◆ **Task brief**: Repeat exactly what appears from the opening line of the listing to the line with "C20: 22nF (SIG18, U4/DIS)", inclusive.
▬▬▬▬▬▬
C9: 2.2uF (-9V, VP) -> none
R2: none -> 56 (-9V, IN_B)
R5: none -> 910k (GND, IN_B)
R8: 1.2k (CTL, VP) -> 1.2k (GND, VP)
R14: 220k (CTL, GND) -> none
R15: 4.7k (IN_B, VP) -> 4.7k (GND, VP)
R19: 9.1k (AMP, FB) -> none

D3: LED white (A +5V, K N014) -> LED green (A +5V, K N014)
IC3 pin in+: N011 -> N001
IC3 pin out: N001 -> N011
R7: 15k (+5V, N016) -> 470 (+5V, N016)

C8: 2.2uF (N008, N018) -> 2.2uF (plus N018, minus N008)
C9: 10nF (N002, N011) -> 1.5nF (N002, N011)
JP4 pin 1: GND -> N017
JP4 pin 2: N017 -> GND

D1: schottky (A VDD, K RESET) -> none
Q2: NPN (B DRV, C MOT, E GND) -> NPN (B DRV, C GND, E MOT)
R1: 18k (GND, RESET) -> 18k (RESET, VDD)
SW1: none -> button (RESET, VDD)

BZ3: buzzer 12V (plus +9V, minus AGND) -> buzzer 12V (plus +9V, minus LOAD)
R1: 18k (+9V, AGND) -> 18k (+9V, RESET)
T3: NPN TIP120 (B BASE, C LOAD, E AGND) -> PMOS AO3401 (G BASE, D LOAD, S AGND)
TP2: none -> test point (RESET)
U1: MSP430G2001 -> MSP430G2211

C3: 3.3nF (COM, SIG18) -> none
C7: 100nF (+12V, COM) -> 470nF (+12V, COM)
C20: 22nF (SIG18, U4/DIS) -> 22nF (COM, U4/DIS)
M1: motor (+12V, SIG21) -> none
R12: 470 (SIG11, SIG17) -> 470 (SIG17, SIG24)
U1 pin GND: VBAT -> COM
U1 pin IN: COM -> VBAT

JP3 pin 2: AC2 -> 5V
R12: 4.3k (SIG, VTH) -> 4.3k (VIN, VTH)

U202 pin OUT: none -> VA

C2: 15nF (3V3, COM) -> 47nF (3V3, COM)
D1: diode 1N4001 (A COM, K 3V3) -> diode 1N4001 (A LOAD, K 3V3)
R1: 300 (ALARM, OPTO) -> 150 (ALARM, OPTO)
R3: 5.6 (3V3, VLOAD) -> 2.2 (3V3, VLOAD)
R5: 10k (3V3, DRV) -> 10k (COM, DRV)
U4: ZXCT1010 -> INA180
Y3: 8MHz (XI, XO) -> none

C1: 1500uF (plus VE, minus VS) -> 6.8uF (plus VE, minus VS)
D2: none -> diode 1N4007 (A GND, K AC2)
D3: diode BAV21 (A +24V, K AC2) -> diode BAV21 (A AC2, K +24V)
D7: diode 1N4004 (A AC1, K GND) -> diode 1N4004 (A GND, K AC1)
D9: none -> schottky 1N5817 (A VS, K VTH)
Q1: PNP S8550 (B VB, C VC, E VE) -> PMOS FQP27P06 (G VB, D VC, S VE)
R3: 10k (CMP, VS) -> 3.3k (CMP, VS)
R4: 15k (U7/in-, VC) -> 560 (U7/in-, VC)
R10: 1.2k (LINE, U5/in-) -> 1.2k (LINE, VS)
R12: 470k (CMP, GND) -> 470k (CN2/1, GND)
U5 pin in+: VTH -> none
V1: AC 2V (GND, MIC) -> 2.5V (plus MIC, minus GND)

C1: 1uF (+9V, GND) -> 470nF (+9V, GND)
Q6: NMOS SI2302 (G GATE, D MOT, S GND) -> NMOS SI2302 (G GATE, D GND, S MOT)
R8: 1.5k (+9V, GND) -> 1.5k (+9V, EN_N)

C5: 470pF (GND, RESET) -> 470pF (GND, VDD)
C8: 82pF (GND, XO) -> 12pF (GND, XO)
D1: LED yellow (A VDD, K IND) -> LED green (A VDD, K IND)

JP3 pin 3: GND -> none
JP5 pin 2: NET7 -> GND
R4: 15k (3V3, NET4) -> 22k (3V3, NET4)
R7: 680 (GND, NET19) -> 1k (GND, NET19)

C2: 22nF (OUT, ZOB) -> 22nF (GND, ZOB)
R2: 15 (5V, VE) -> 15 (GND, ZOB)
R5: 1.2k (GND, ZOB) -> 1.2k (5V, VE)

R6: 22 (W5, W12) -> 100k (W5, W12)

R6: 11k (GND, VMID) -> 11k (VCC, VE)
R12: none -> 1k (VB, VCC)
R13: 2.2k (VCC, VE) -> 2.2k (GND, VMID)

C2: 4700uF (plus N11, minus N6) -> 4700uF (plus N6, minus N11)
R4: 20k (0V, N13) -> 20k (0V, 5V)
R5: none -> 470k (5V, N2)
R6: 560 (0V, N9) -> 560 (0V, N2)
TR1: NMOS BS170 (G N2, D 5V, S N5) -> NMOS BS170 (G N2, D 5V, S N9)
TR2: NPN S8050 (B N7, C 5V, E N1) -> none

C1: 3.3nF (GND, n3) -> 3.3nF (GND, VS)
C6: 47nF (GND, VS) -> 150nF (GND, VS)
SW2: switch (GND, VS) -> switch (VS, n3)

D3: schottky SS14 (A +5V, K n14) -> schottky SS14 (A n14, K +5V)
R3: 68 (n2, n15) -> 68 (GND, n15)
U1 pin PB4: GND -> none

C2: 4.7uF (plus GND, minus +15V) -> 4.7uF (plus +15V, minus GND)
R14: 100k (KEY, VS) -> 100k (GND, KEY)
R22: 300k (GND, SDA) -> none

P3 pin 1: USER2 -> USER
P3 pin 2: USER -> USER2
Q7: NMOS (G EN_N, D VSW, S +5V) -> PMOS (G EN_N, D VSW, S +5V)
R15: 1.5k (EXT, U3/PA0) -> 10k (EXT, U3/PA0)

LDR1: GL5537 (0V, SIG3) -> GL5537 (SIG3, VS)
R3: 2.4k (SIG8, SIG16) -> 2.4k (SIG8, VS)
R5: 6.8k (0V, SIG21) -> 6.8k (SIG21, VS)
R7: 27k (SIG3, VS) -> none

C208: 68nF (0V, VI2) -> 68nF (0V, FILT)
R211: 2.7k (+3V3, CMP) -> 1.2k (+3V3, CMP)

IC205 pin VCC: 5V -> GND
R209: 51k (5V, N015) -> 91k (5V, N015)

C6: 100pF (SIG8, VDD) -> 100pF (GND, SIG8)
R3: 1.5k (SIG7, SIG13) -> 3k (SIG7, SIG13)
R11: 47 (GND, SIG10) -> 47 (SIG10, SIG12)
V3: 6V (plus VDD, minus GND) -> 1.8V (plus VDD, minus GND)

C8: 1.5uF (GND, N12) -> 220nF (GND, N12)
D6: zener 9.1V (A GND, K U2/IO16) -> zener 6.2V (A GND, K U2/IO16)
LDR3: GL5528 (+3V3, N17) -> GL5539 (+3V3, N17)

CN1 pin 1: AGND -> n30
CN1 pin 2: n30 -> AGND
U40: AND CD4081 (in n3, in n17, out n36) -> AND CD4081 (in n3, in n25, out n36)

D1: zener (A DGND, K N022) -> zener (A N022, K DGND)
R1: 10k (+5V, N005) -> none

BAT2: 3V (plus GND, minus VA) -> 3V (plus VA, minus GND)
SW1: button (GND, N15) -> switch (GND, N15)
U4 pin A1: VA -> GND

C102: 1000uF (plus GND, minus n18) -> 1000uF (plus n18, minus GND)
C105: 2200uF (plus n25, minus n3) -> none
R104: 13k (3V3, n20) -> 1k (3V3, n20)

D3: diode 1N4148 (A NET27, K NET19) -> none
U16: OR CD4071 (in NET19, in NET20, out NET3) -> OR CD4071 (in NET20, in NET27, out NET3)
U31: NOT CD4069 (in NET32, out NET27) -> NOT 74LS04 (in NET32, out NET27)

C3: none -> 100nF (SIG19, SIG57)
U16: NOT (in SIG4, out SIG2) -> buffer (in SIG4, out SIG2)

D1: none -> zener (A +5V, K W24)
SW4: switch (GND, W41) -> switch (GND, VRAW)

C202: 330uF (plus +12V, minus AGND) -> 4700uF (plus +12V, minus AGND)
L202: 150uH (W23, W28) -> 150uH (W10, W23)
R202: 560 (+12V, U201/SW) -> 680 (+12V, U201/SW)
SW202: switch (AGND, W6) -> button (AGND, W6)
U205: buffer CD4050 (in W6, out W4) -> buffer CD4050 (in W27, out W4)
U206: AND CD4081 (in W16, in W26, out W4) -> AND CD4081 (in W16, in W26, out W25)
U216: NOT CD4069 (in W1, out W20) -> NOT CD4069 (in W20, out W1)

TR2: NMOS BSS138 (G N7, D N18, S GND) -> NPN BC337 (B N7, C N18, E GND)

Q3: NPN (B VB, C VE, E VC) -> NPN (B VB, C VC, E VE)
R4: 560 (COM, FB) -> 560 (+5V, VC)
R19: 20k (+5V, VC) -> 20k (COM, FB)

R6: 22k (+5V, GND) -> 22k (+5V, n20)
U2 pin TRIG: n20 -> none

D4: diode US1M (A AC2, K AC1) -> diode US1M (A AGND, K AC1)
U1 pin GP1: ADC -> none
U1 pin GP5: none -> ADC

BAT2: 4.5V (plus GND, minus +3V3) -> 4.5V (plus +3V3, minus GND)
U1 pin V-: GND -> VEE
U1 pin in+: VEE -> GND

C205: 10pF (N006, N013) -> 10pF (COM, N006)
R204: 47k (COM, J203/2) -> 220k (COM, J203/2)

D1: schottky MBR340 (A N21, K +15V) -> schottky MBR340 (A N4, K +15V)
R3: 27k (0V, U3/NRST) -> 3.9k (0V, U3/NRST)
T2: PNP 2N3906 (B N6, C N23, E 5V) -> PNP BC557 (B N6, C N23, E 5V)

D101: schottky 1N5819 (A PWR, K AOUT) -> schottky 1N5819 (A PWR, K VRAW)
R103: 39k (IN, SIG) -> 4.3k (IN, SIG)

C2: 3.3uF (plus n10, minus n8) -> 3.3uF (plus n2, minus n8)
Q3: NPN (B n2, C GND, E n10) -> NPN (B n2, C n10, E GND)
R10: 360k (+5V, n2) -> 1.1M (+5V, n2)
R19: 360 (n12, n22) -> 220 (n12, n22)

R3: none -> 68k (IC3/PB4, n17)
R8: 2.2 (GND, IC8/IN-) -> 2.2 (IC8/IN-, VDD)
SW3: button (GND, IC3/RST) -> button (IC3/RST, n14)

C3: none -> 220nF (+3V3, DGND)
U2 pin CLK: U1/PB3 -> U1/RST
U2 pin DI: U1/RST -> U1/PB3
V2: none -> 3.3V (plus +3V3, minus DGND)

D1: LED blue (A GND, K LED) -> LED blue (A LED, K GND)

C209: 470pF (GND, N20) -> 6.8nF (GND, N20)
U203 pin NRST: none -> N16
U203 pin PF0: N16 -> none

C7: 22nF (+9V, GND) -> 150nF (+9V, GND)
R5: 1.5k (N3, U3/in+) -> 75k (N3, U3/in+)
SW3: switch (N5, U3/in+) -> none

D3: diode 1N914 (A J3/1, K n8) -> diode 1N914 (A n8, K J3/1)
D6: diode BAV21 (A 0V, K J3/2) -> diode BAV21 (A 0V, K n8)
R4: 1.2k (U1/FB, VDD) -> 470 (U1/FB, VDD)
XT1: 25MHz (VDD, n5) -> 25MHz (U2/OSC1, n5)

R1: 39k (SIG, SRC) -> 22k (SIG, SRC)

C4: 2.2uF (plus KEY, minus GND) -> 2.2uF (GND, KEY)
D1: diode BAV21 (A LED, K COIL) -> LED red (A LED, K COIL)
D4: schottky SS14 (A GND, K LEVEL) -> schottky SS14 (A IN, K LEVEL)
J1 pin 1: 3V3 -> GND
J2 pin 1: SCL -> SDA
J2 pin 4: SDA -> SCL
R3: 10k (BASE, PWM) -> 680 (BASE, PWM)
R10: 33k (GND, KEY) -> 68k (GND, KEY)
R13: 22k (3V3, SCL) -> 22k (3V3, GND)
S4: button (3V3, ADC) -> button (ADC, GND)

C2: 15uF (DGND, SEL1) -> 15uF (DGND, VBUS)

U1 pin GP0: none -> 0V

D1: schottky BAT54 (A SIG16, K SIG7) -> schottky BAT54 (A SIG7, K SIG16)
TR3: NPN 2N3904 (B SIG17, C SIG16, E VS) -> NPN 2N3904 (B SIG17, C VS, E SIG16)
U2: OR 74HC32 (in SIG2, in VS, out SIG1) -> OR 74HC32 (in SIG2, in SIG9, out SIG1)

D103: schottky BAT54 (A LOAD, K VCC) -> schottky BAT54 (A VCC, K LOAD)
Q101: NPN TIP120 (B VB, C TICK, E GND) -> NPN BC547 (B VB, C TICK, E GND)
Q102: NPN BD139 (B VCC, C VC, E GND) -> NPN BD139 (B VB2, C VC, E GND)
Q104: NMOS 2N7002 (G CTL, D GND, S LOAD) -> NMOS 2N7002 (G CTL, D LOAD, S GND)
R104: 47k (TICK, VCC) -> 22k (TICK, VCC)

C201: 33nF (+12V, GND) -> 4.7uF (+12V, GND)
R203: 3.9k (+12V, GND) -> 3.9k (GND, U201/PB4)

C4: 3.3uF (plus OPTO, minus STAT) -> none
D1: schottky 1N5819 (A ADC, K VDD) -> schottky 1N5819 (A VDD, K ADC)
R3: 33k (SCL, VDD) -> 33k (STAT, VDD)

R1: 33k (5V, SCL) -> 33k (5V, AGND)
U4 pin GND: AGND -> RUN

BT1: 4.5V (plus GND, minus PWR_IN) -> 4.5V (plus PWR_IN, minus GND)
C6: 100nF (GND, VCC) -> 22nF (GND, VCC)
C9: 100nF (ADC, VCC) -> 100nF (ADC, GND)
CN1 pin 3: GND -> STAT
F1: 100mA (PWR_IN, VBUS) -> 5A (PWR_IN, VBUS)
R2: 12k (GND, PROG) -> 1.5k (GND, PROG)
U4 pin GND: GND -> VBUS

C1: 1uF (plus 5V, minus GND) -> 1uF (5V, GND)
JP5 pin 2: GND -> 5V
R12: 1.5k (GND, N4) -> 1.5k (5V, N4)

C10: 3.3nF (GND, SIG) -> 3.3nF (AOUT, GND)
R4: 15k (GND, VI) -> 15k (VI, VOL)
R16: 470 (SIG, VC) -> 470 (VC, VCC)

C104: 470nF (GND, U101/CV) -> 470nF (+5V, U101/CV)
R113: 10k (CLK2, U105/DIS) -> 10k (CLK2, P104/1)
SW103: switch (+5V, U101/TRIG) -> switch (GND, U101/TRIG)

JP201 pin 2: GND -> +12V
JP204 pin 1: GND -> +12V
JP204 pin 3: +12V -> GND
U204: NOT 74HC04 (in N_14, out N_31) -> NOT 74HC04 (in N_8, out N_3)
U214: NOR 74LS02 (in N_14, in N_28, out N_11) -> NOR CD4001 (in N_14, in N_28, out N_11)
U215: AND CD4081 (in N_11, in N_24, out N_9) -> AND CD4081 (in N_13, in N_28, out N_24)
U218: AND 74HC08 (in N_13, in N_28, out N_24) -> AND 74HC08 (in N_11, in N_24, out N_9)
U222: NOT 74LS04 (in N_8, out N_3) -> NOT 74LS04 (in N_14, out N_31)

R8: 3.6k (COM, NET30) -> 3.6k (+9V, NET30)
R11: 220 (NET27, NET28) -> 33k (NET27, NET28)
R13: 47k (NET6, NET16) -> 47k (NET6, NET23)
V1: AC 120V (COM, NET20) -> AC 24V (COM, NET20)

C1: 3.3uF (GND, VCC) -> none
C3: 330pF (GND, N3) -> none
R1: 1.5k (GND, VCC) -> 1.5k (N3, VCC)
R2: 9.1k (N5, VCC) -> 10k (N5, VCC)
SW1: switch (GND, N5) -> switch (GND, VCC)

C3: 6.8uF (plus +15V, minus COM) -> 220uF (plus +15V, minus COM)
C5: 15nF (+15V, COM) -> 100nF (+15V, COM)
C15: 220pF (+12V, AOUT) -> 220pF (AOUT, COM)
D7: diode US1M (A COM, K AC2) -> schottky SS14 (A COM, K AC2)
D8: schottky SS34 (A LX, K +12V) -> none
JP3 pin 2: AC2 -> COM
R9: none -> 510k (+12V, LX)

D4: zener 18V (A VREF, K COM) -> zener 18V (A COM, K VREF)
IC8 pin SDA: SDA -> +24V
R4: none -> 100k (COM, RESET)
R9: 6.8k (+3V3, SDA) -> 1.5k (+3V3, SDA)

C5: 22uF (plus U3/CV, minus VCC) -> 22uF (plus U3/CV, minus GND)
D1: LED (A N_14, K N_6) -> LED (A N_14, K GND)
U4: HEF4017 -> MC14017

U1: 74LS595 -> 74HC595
▬▬▬▬▬▬
◆ **Answer section**:
C9: 2.2uF (-9V, VP) -> none
R2: none -> 56 (-9V, IN_B)
R5: none -> 910k (GND, IN_B)
R8: 1.2k (CTL, VP) -> 1.2k (GND, VP)
R14: 220k (CTL, GND) -> none
R15: 4.7k (IN_B, VP) -> 4.7k (GND, VP)
R19: 9.1k (AMP, FB) -> none

D3: LED white (A +5V, K N014) -> LED green (A +5V, K N014)
IC3 pin in+: N011 -> N001
IC3 pin out: N001 -> N011
R7: 15k (+5V, N016) -> 470 (+5V, N016)

C8: 2.2uF (N008, N018) -> 2.2uF (plus N018, minus N008)
C9: 10nF (N002, N011) -> 1.5nF (N002, N011)
JP4 pin 1: GND -> N017
JP4 pin 2: N017 -> GND

D1: schottky (A VDD, K RESET) -> none
Q2: NPN (B DRV, C MOT, E GND) -> NPN (B DRV, C GND, E MOT)
R1: 18k (GND, RESET) -> 18k (RESET, VDD)
SW1: none -> button (RESET, VDD)

BZ3: buzzer 12V (plus +9V, minus AGND) -> buzzer 12V (plus +9V, minus LOAD)
R1: 18k (+9V, AGND) -> 18k (+9V, RESET)
T3: NPN TIP120 (B BASE, C LOAD, E AGND) -> PMOS AO3401 (G BASE, D LOAD, S AGND)
TP2: none -> test point (RESET)
U1: MSP430G2001 -> MSP430G2211

C3: 3.3nF (COM, SIG18) -> none
C7: 100nF (+12V, COM) -> 470nF (+12V, COM)
C20: 22nF (SIG18, U4/DIS) -> 22nF (COM, U4/DIS)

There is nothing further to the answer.